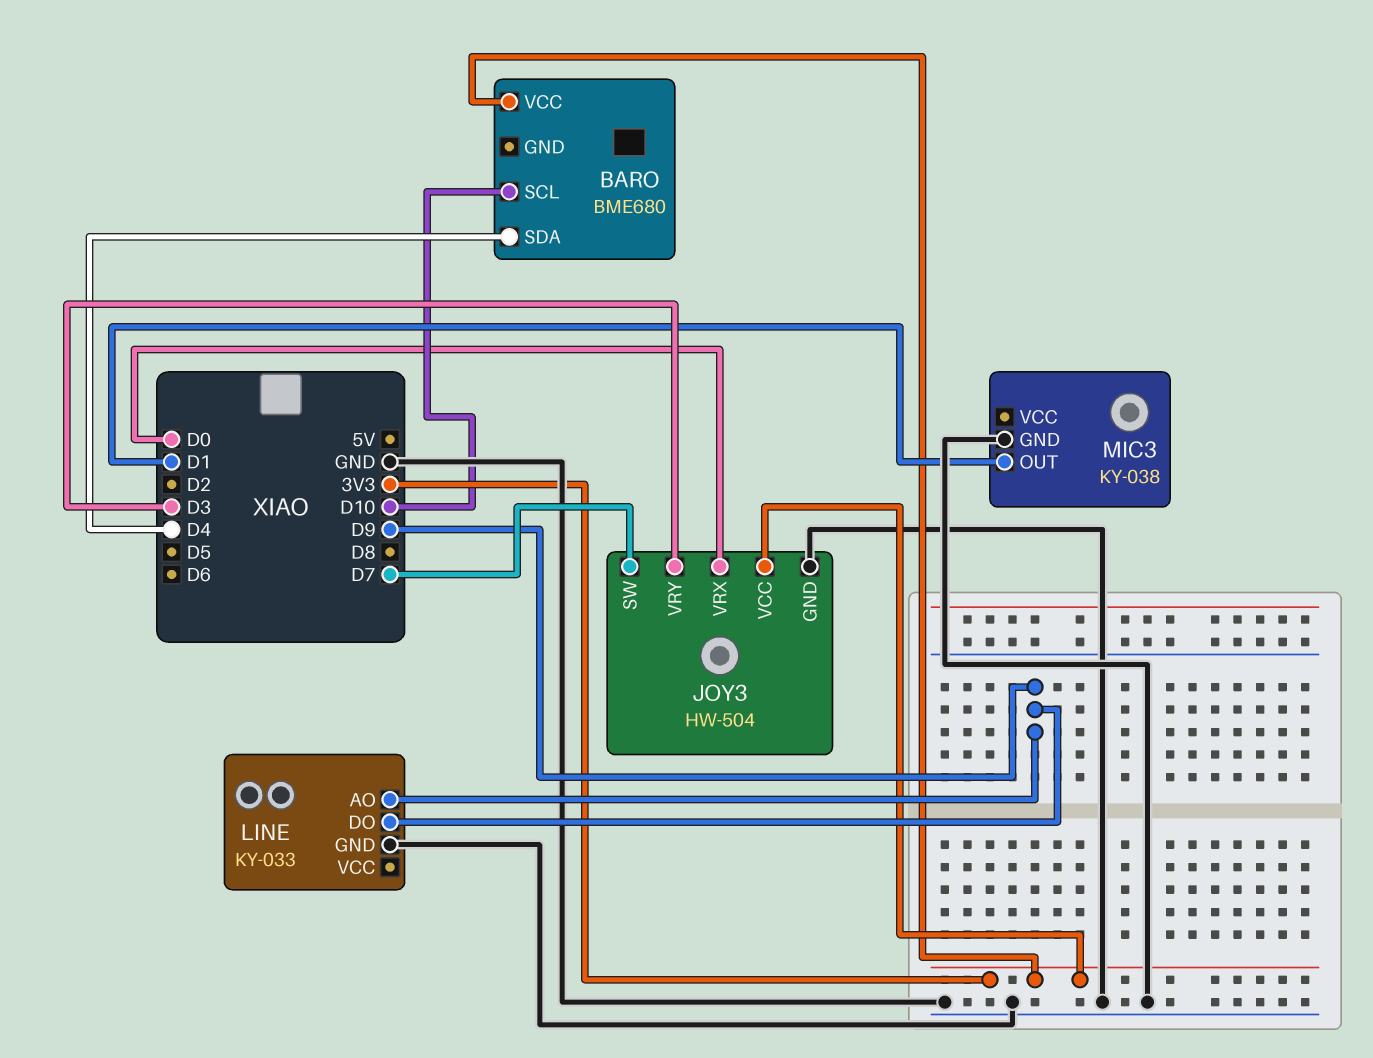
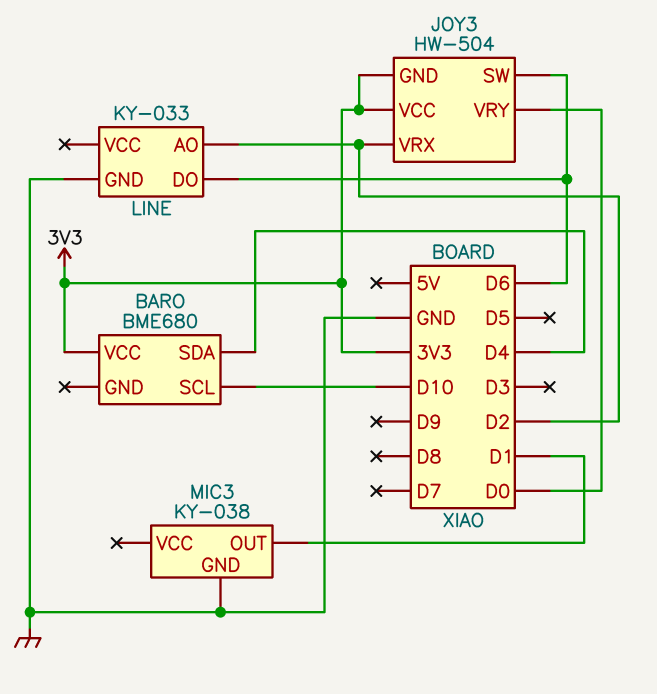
JOY3 pin GND: GND -> 3V3
JOY3 pin SW: D7 -> D6
JOY3 pin VRX: D0 -> D2
JOY3 pin VRY: D3 -> D0
LINE pin AO: D9 -> D2
LINE pin DO: D9 -> D6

━━━━

▶ Aim of the exercise
Pictures must be left out when the records are transcribed exactly.

▶ Response box
JOY3 pin GND: GND -> 3V3
JOY3 pin SW: D7 -> D6
JOY3 pin VRX: D0 -> D2
JOY3 pin VRY: D3 -> D0
LINE pin AO: D9 -> D2
LINE pin DO: D9 -> D6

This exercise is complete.